Check the data underneath for lines holding the word "down", and state only how many you find.
┌──
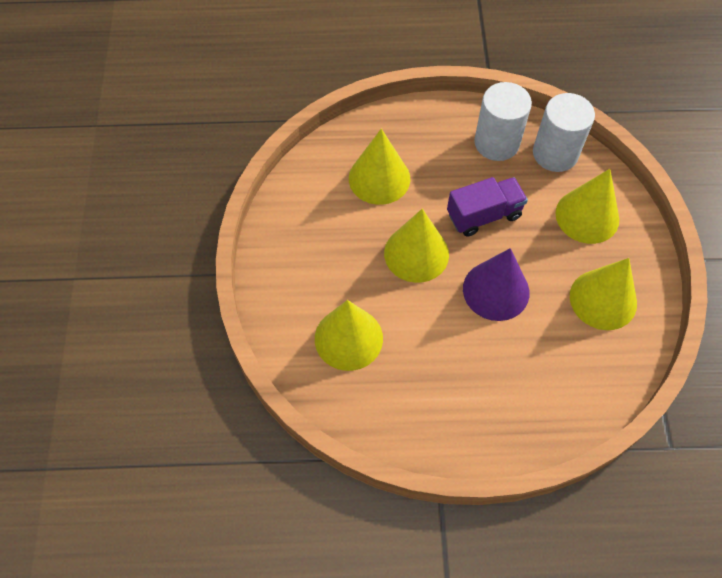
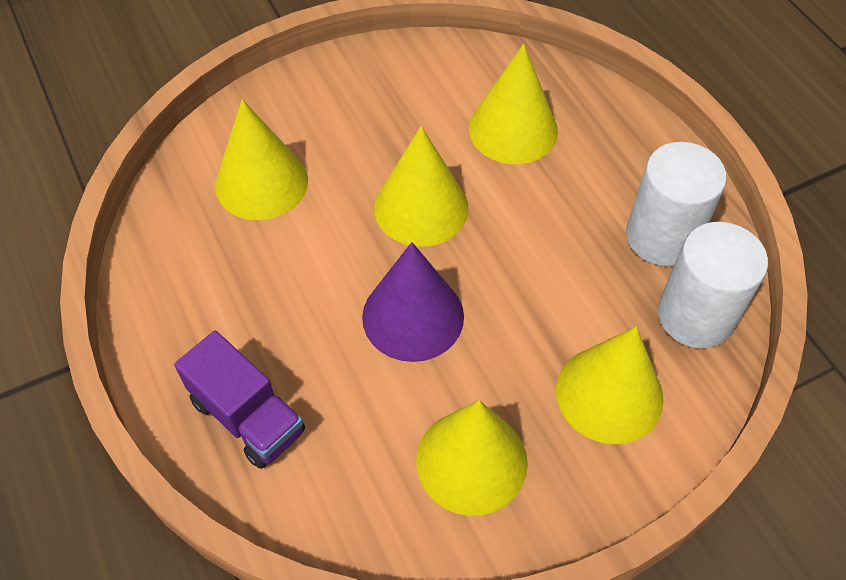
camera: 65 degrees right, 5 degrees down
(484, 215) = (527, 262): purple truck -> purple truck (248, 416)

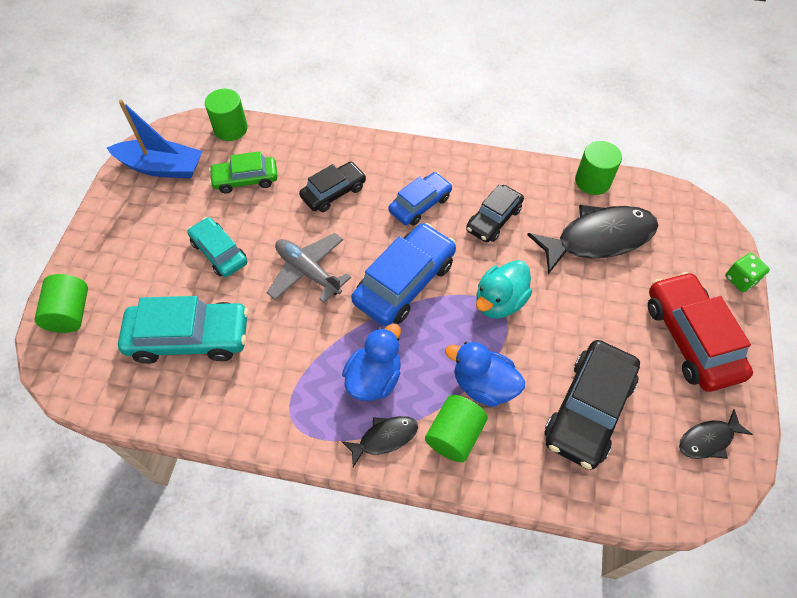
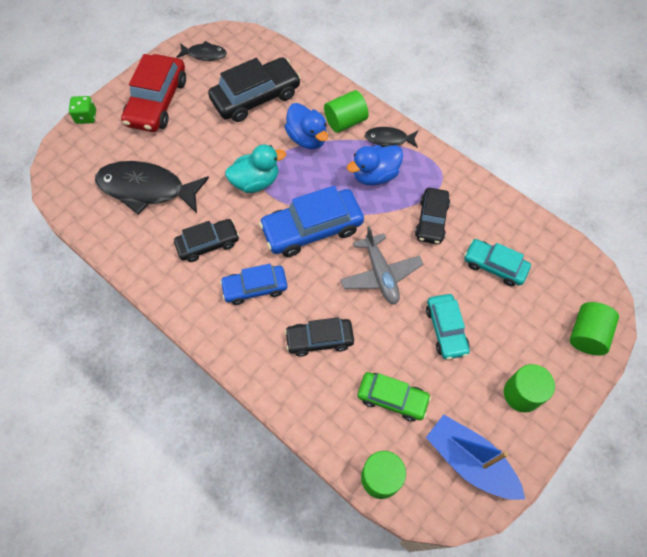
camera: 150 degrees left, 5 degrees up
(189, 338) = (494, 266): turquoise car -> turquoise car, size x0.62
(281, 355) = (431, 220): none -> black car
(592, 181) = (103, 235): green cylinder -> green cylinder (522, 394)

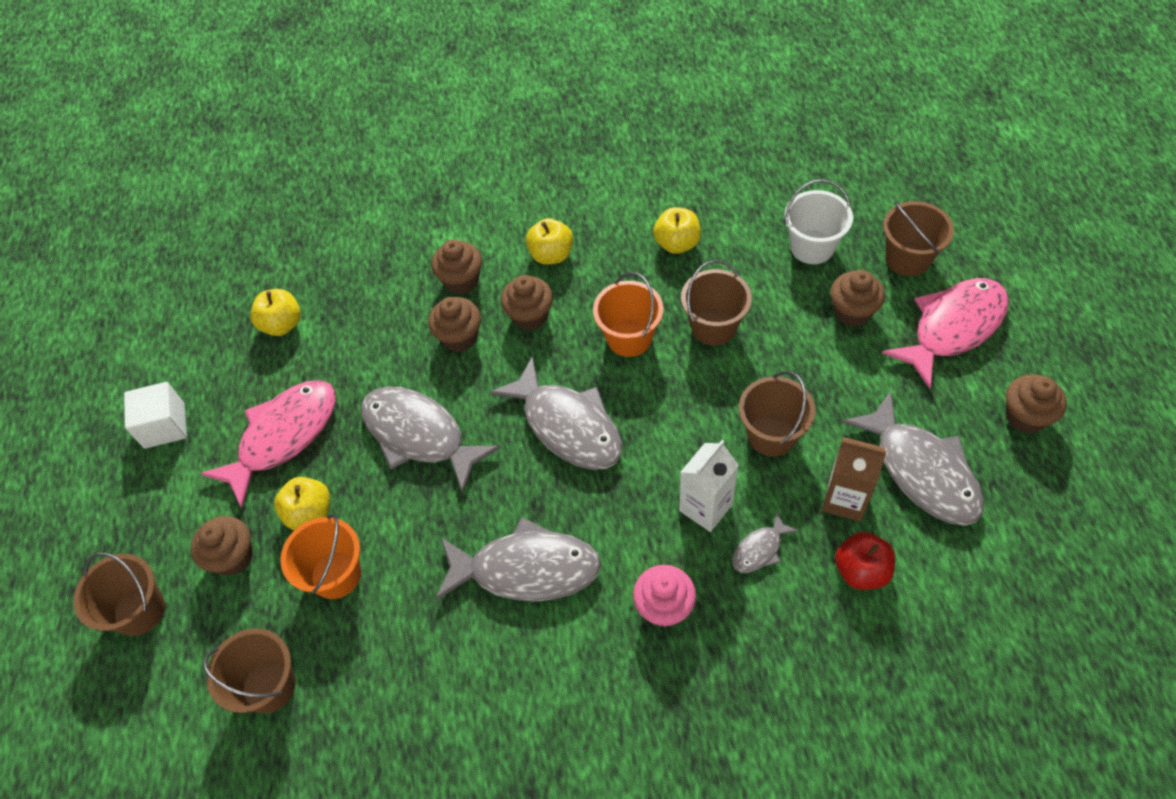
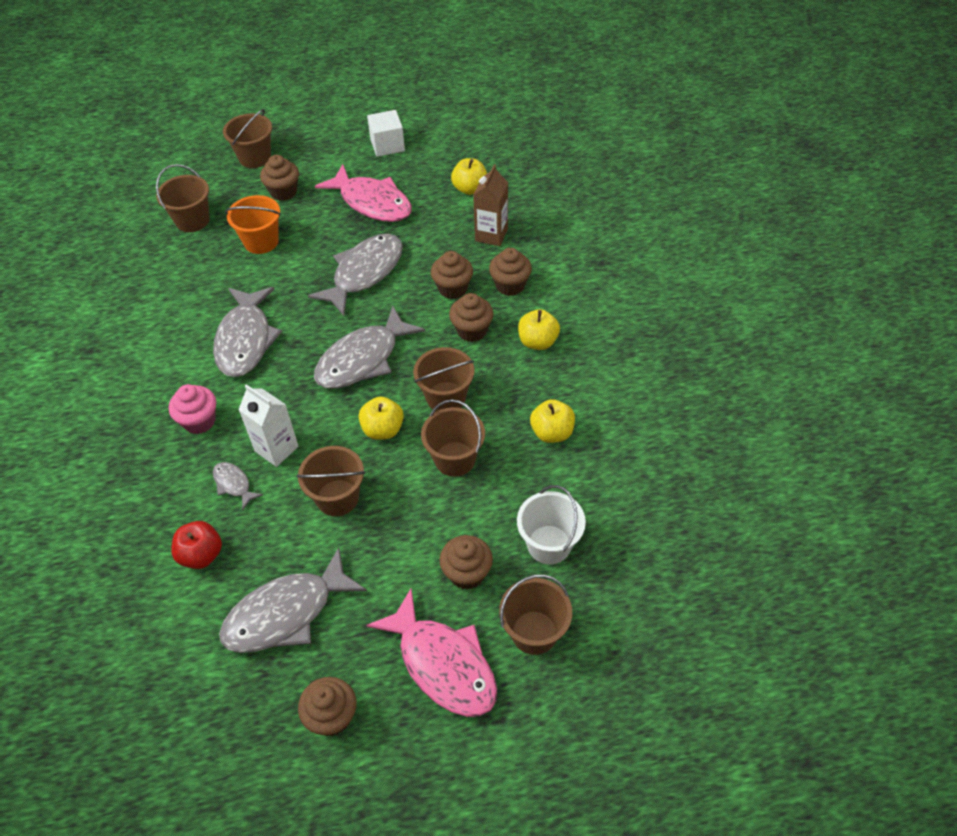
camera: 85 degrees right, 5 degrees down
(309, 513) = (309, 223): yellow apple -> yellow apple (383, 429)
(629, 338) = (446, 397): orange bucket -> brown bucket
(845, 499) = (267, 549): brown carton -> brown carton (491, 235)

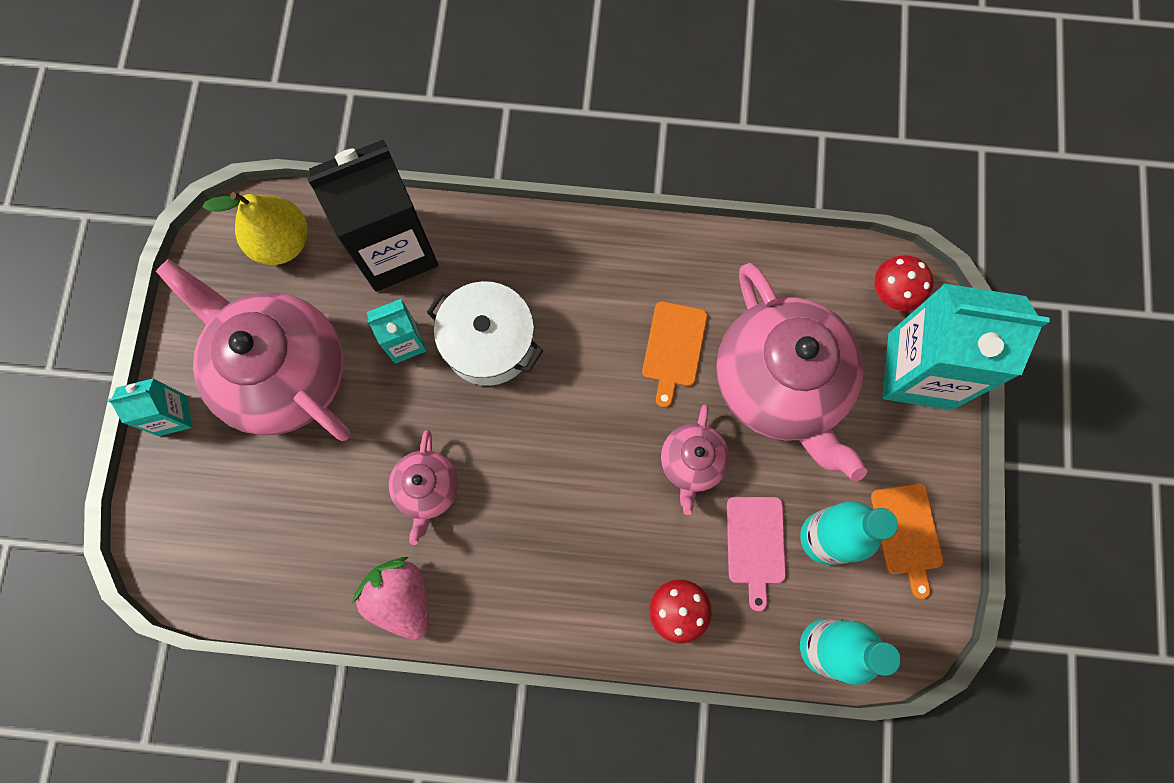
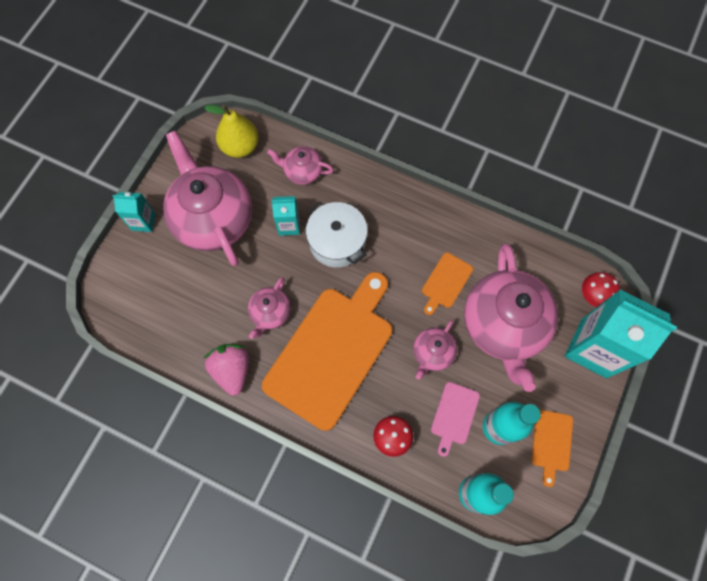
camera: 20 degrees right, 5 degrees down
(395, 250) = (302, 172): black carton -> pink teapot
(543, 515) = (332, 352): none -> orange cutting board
└──
◆ WRITTEN RESPONSE
3